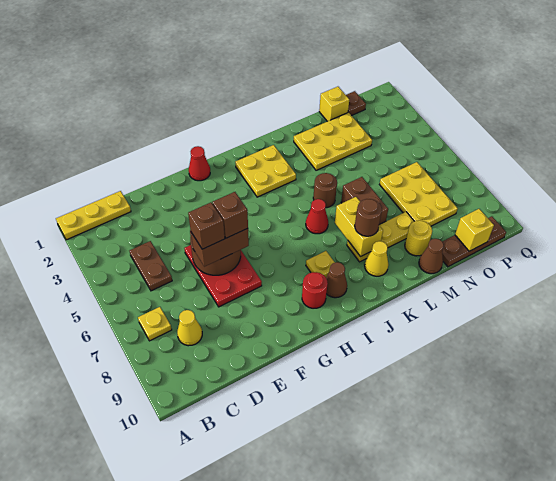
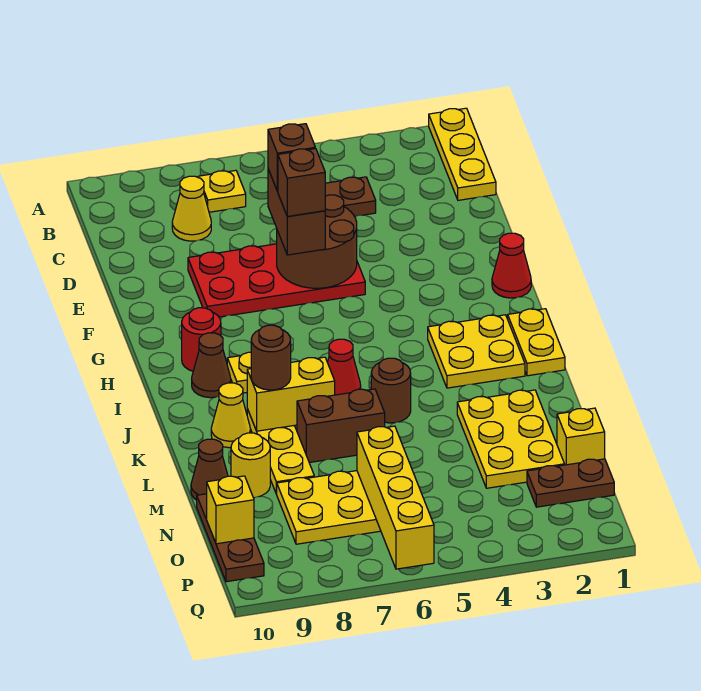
red plate E5:F7 level 1 -> red plate E5:F8 level 1
none -> yellow plate I1:J1 level 1
none -> yellow brick N6:Q6 level 2
brown plate O1 level 1 -> brown plate O1:O2 level 1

Work required: Every line where "plate" appears must be returned from the listing above.

Response to the exercise:
red plate E5:F7 level 1 -> red plate E5:F8 level 1
none -> yellow plate I1:J1 level 1
brown plate O1 level 1 -> brown plate O1:O2 level 1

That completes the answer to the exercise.